**PROBLEM:** Nothing other than the lines from the one containing "R3: 910k (+3V3, N008) -> none" through the close of the entries below should be printed, each exactly.

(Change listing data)
BEGIN
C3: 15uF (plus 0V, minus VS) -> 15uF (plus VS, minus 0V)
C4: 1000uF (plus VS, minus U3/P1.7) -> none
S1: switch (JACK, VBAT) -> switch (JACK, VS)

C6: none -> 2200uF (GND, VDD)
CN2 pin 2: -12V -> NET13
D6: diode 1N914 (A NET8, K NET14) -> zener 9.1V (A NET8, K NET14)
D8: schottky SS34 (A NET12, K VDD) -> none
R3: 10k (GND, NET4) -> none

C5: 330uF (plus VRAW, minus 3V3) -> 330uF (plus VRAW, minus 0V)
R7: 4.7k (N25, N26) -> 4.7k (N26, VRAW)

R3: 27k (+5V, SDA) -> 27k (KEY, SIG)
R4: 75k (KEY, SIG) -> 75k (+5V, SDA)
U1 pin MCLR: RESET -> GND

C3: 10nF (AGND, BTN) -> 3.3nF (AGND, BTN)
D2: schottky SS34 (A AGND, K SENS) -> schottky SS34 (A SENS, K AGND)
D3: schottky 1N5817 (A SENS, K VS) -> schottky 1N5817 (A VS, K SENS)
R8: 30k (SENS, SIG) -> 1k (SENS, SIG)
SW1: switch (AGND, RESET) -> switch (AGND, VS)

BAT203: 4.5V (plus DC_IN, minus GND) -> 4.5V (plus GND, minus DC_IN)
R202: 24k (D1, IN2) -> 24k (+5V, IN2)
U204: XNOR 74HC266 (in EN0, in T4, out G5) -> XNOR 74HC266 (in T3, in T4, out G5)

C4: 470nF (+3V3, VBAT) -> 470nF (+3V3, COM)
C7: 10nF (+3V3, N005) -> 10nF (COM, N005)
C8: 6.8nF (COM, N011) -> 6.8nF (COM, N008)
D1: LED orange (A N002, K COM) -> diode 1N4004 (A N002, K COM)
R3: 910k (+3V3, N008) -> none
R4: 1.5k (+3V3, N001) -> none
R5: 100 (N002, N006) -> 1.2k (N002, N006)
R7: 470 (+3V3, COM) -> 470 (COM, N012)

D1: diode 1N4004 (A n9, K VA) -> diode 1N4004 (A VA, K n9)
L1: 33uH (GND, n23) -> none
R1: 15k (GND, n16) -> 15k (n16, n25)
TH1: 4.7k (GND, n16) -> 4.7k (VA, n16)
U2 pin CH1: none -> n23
END
**TASK ANSWER:**
R3: 910k (+3V3, N008) -> none
R4: 1.5k (+3V3, N001) -> none
R5: 100 (N002, N006) -> 1.2k (N002, N006)
R7: 470 (+3V3, COM) -> 470 (COM, N012)

D1: diode 1N4004 (A n9, K VA) -> diode 1N4004 (A VA, K n9)
L1: 33uH (GND, n23) -> none
R1: 15k (GND, n16) -> 15k (n16, n25)
TH1: 4.7k (GND, n16) -> 4.7k (VA, n16)
U2 pin CH1: none -> n23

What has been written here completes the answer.